▸ LISTED RECORDS
::::::::::
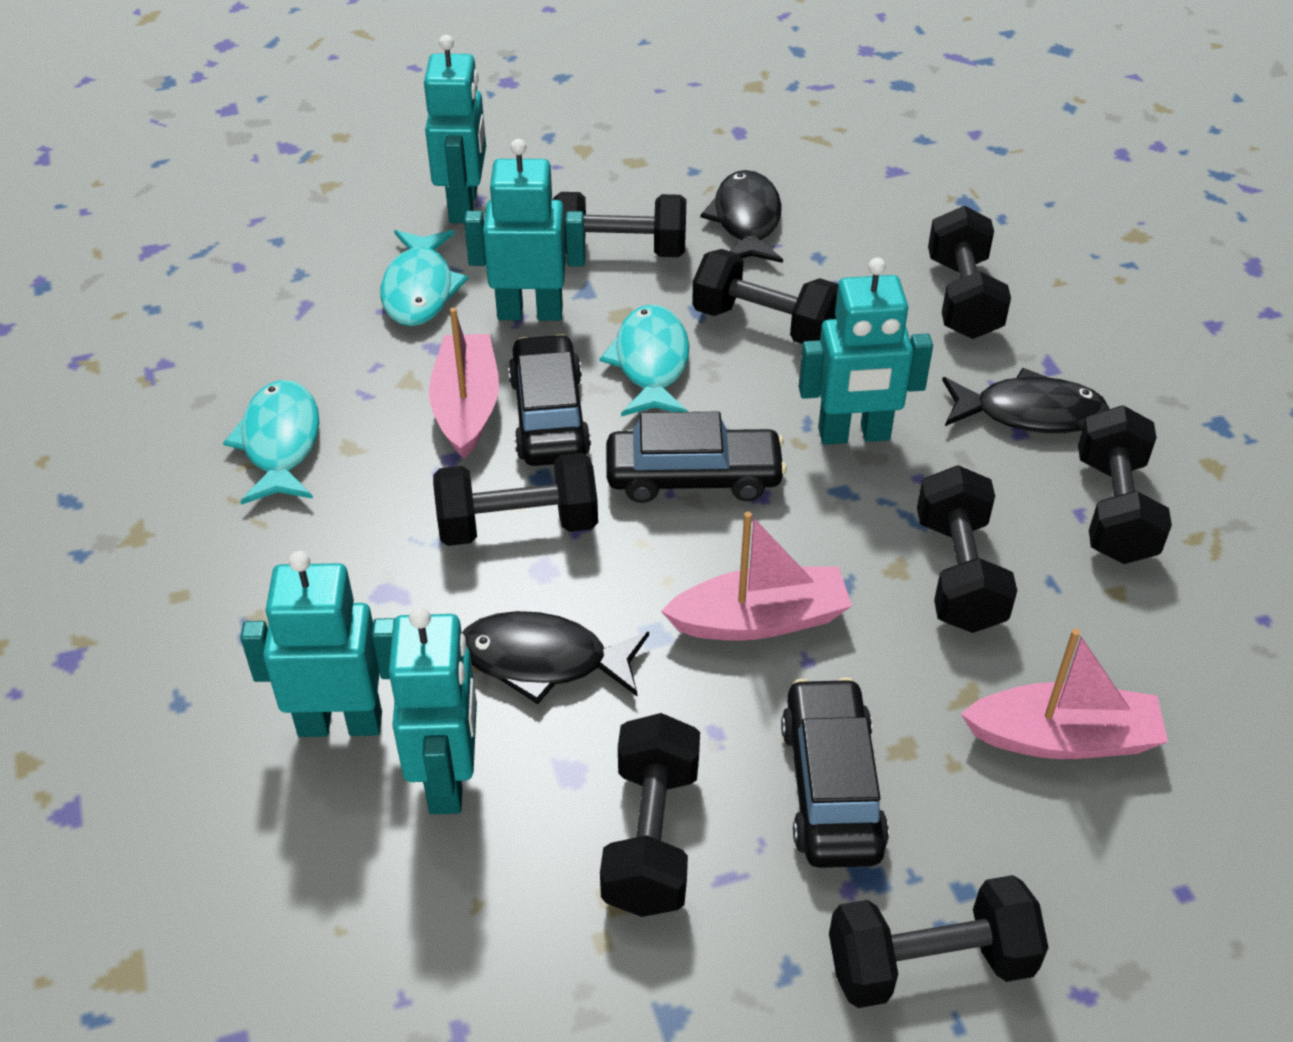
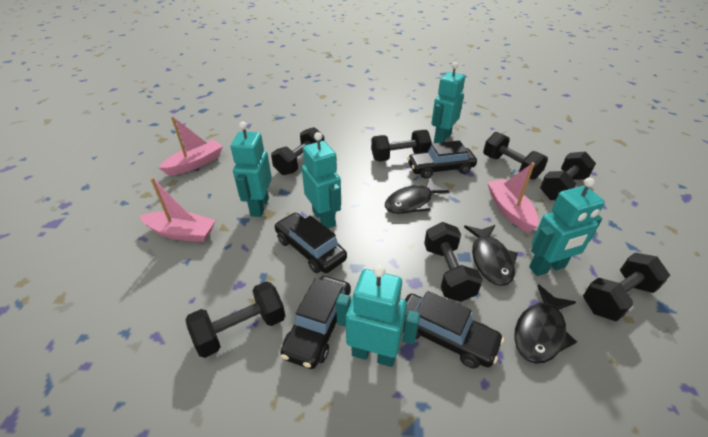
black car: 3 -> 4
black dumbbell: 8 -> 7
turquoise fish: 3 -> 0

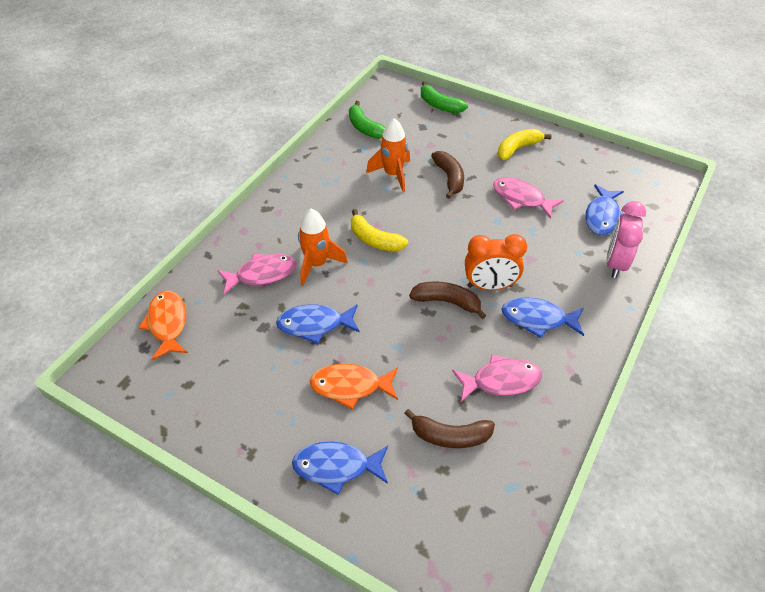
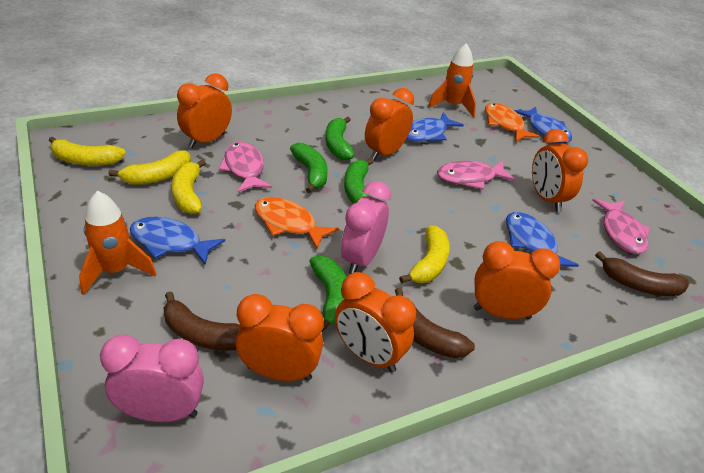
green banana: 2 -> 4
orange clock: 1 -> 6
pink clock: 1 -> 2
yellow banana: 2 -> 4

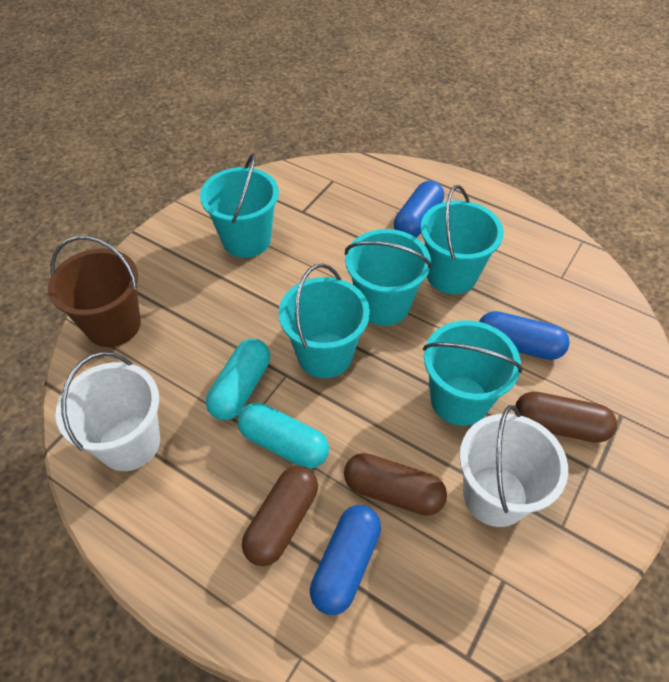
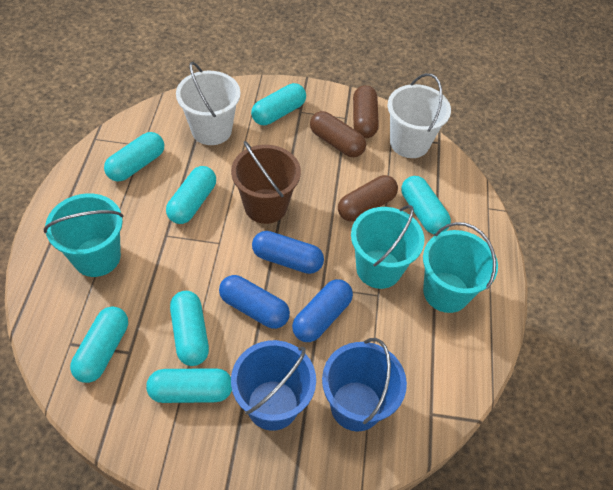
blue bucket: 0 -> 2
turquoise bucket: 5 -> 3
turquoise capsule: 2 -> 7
::::::::::
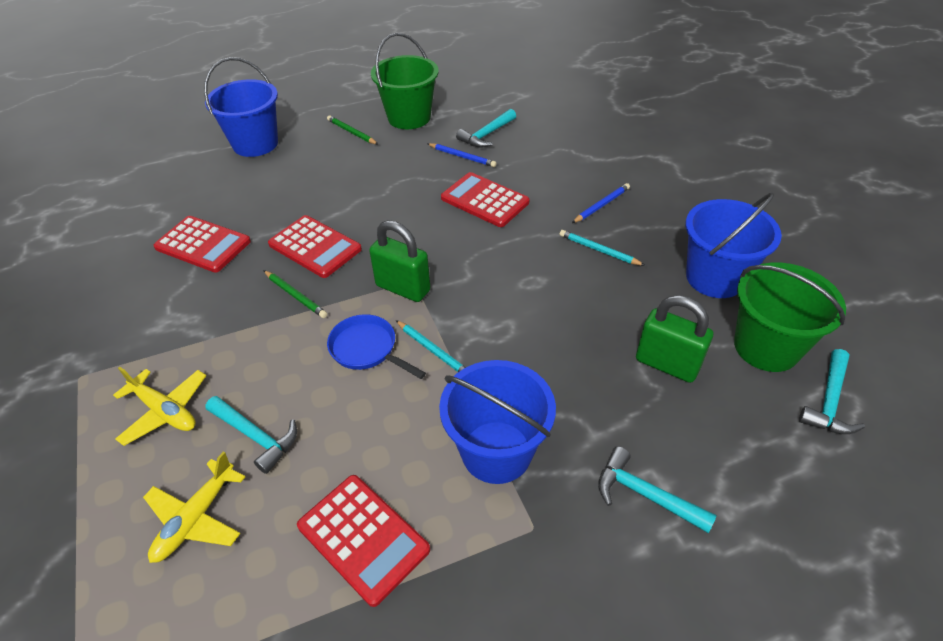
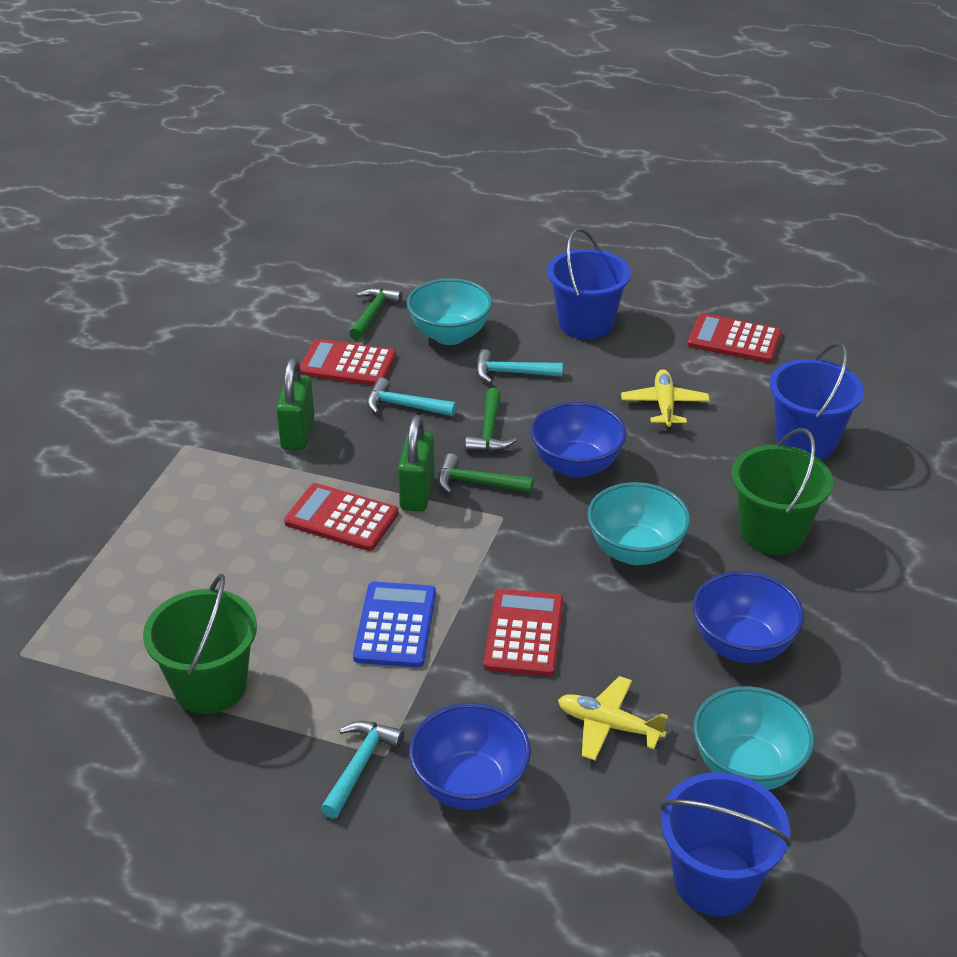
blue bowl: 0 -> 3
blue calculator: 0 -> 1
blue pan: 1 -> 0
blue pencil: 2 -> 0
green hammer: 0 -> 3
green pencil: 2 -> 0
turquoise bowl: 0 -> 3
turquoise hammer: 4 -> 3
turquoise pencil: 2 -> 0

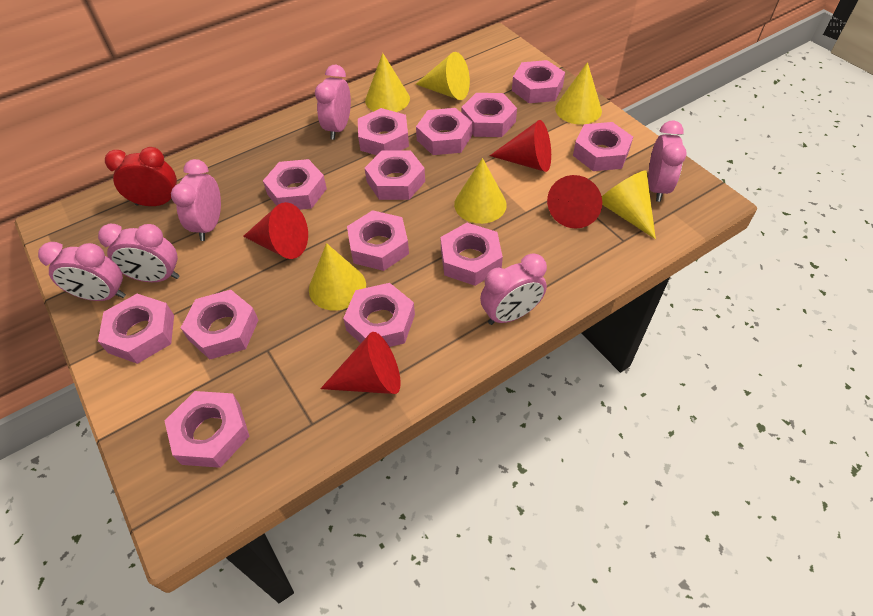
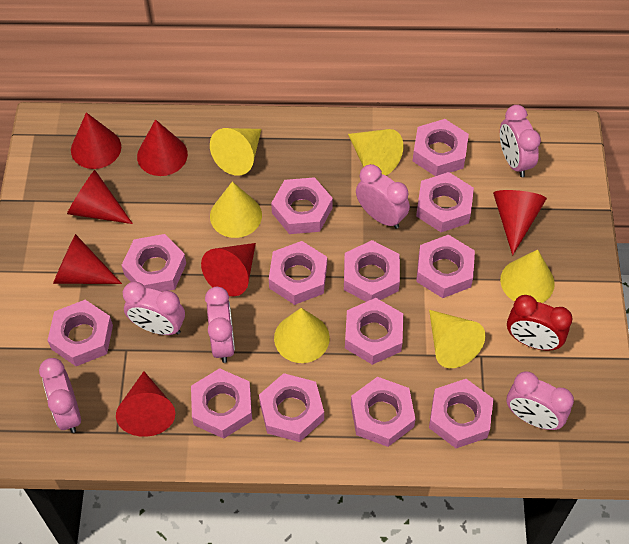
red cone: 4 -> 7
::::::::::
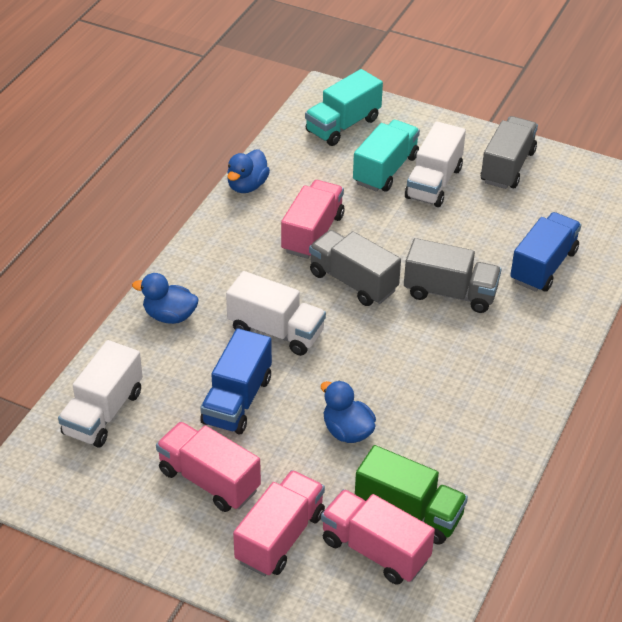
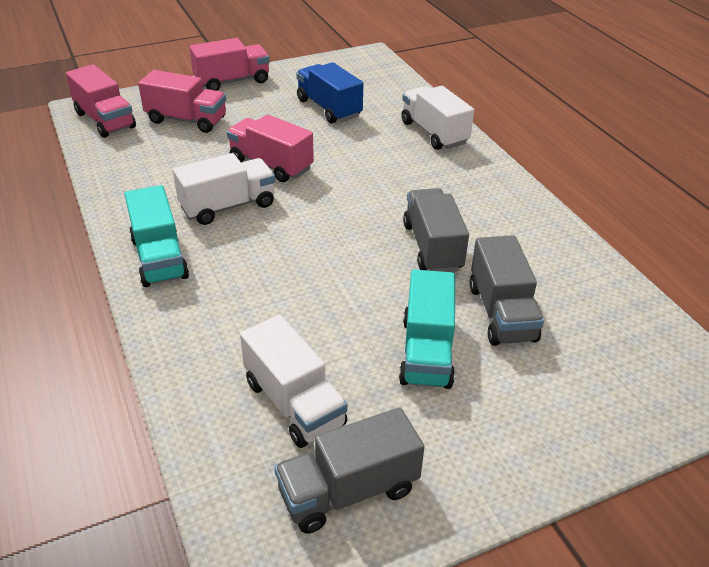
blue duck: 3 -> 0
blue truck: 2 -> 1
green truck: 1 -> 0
::::::::::
▸ EXERCISE PROMPT
The response must contain every line from the listing above in which the string "blue" appears.

▸ SOLUTION TO THE EXERCISE
blue bucket: 0 -> 2
blue bowl: 0 -> 3
blue calculator: 0 -> 1
blue pan: 1 -> 0
blue pencil: 2 -> 0
blue duck: 3 -> 0
blue truck: 2 -> 1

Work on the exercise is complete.